### WHAT YOU HAVE TO DO
Report each line from the data below that holds the word "minus".
───── MATERIAL SHOWN
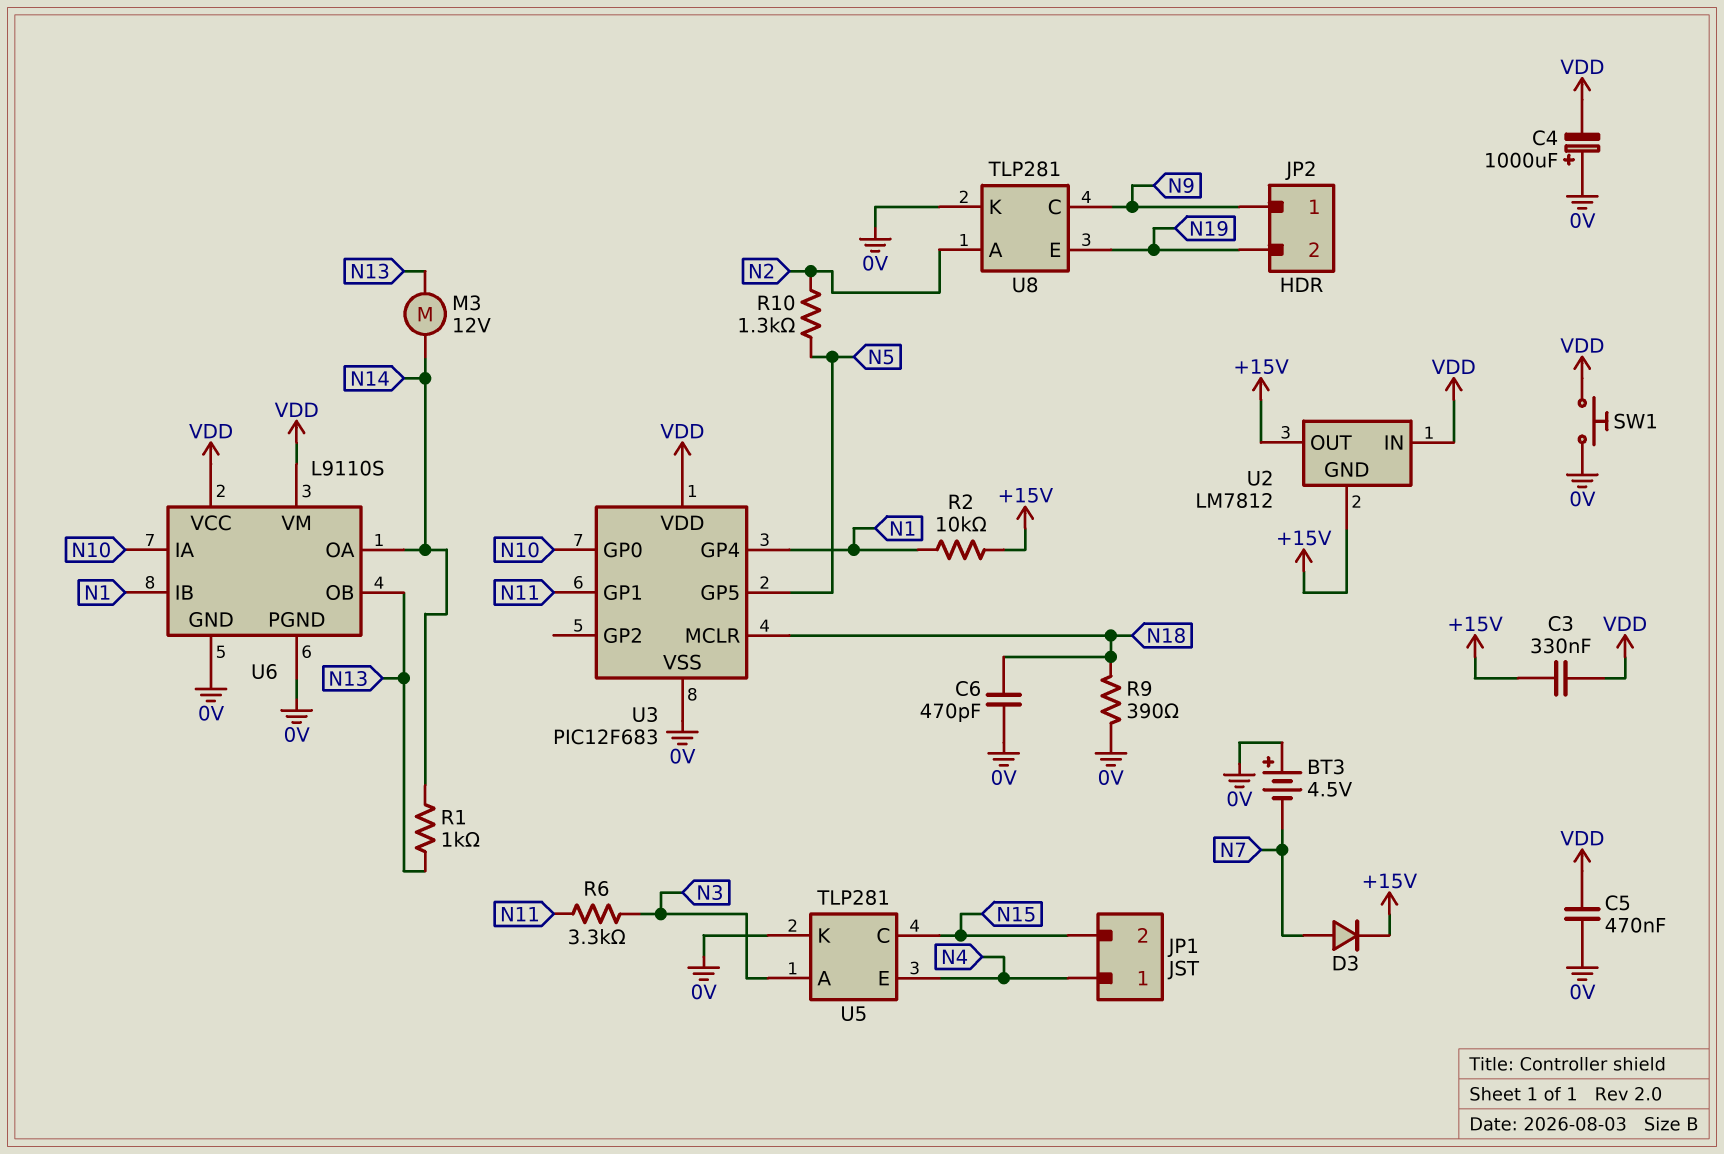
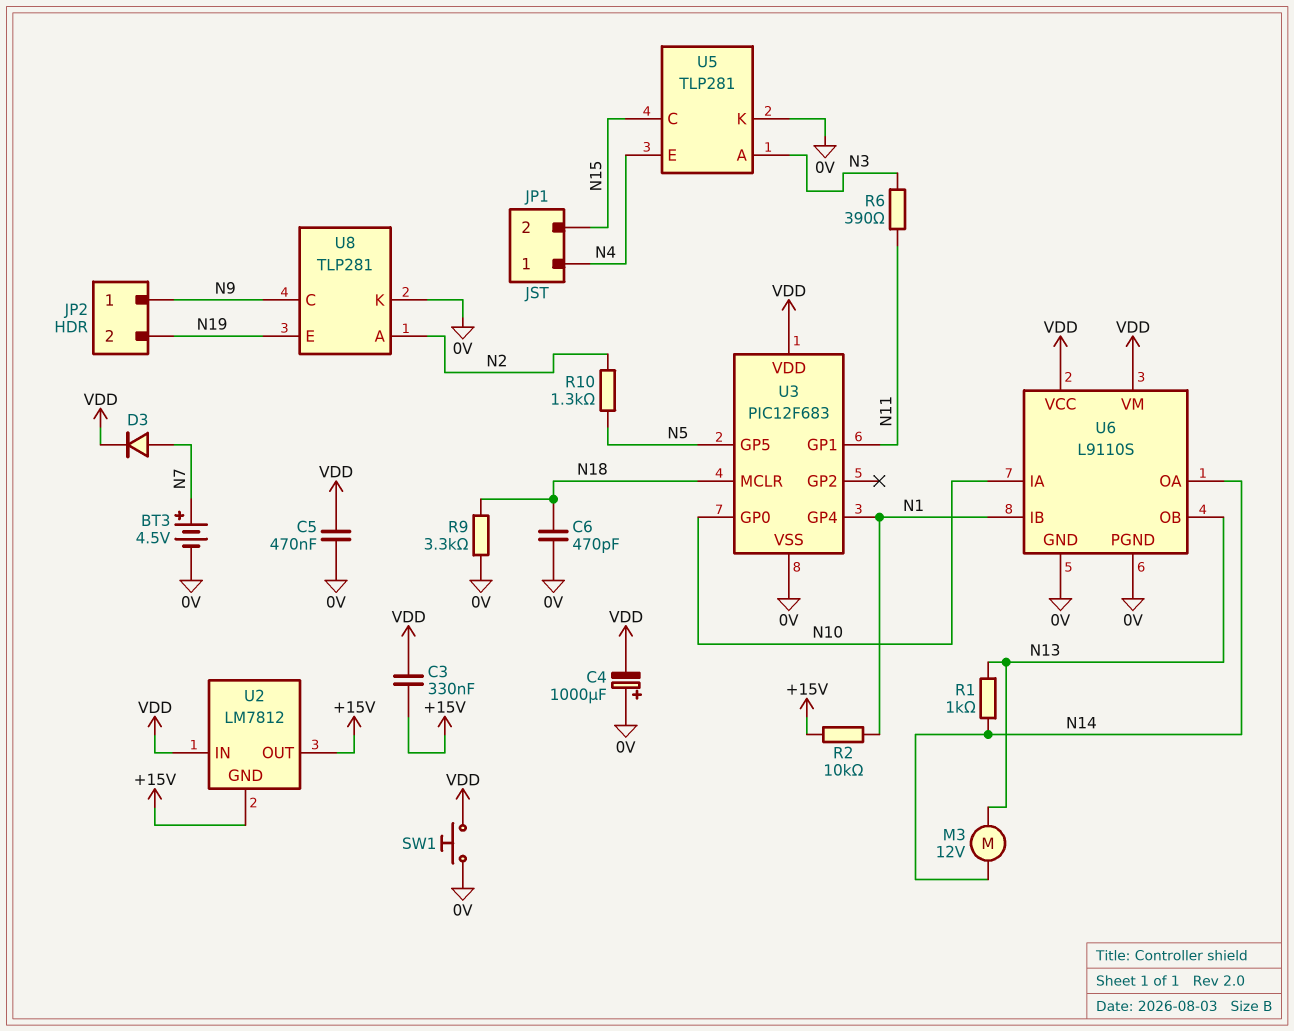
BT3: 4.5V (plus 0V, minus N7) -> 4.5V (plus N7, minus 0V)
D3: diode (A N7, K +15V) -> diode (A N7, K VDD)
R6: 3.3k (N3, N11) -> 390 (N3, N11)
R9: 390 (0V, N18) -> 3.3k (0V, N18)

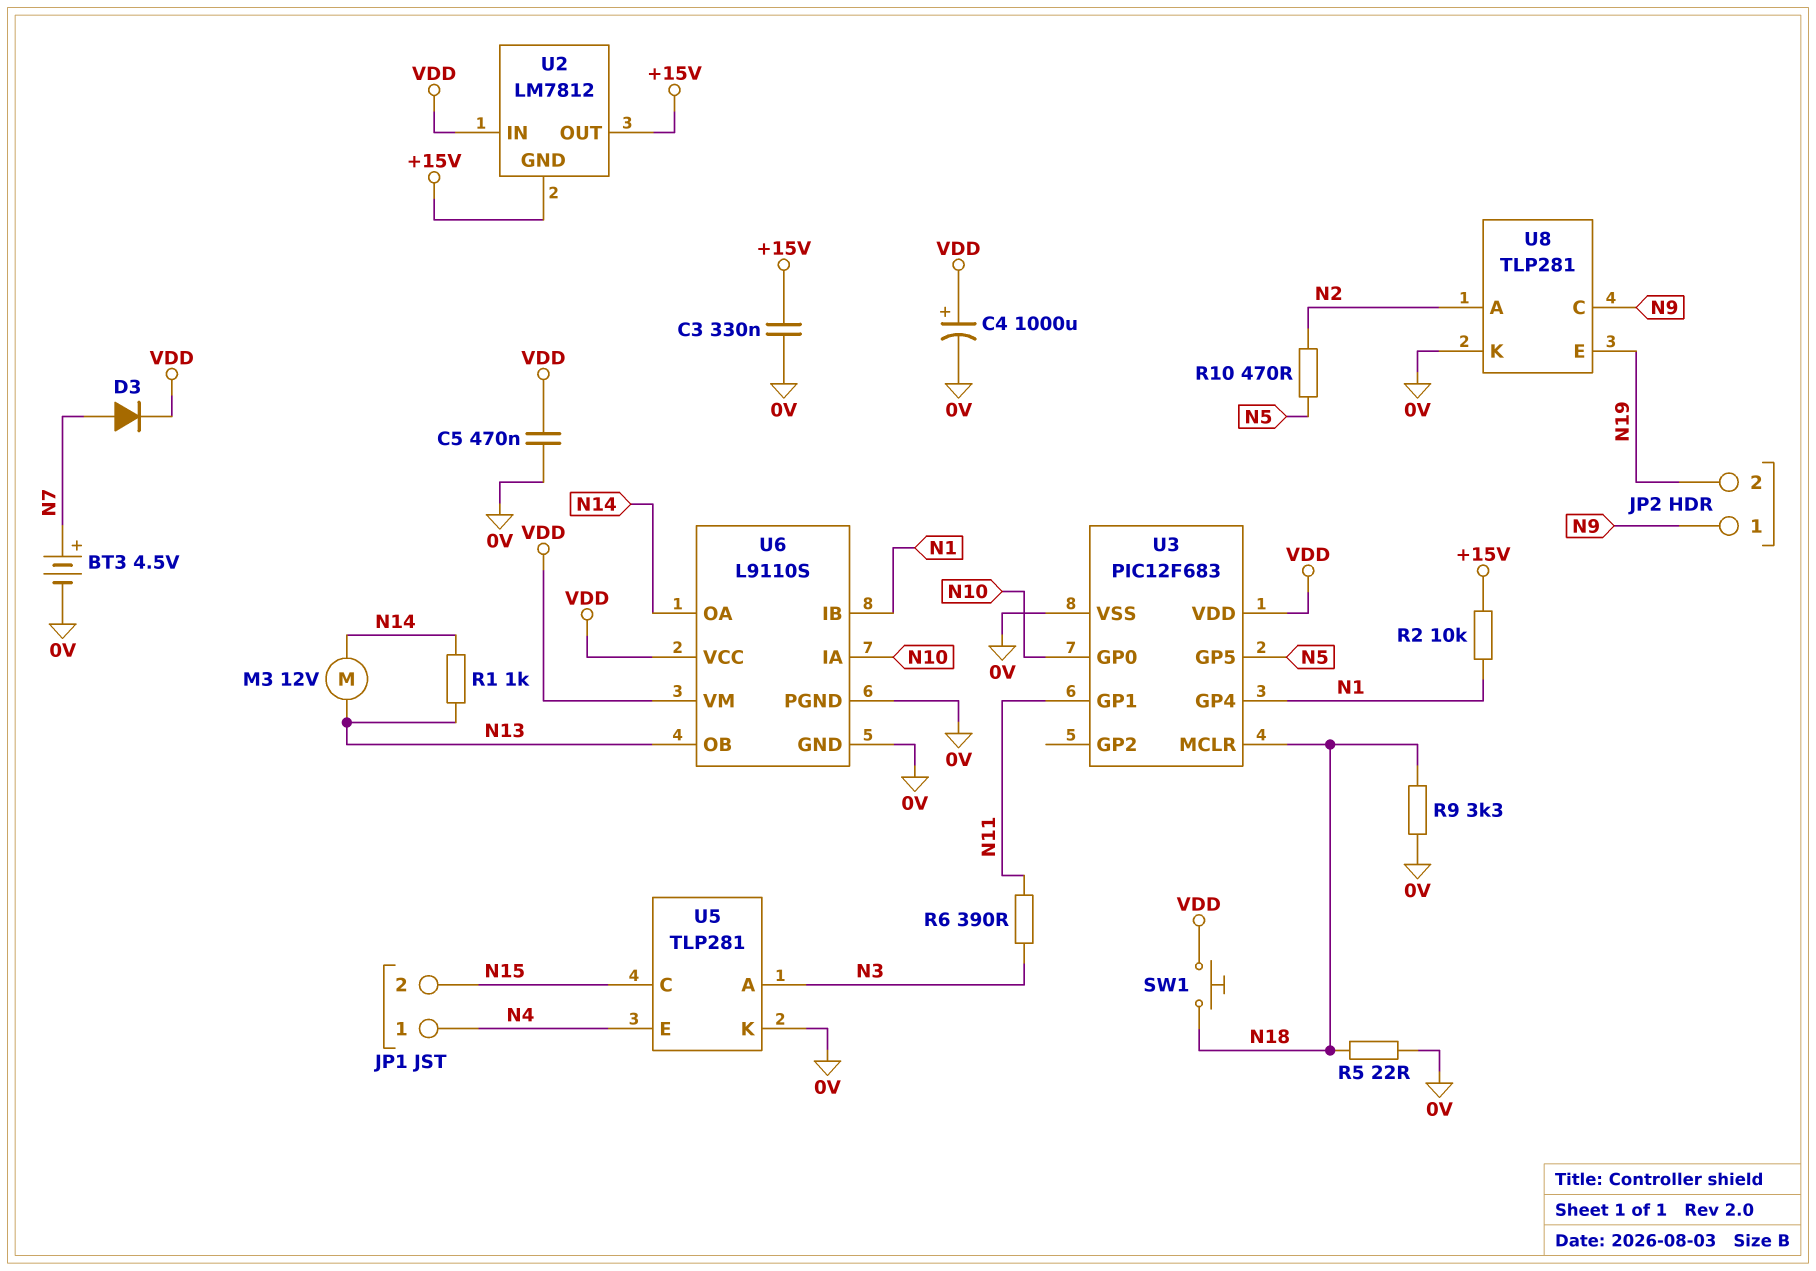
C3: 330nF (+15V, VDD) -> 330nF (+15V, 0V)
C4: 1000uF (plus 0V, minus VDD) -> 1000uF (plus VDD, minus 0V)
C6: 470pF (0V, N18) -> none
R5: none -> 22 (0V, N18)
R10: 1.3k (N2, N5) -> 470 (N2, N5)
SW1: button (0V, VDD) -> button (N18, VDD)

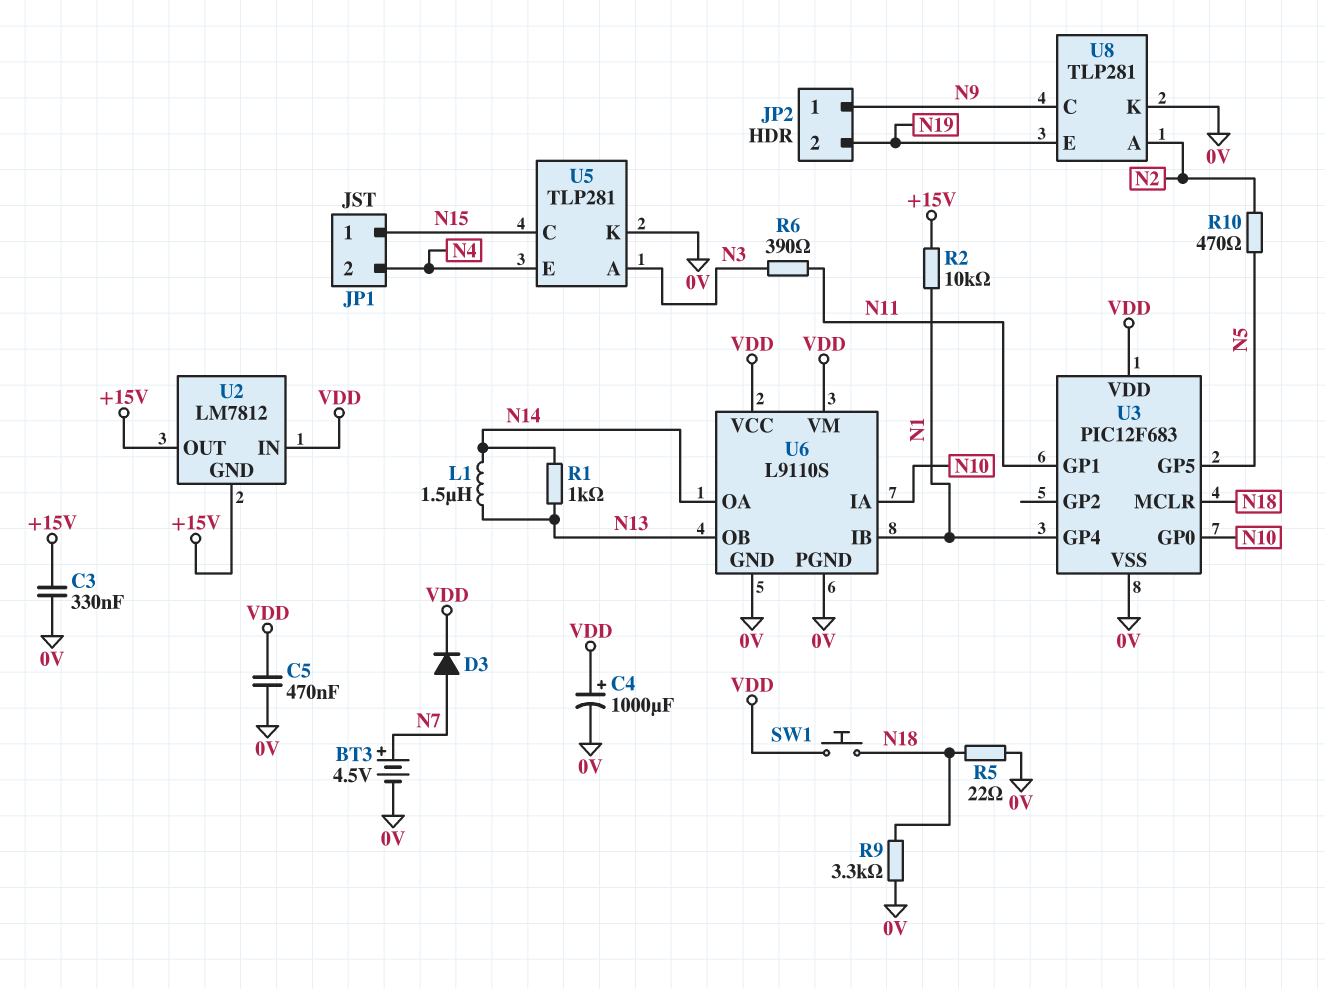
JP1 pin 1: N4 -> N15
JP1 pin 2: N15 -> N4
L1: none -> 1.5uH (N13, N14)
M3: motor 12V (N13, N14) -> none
──────────
### ANSWER FOR THIS EXERCISE
BT3: 4.5V (plus 0V, minus N7) -> 4.5V (plus N7, minus 0V)
C4: 1000uF (plus 0V, minus VDD) -> 1000uF (plus VDD, minus 0V)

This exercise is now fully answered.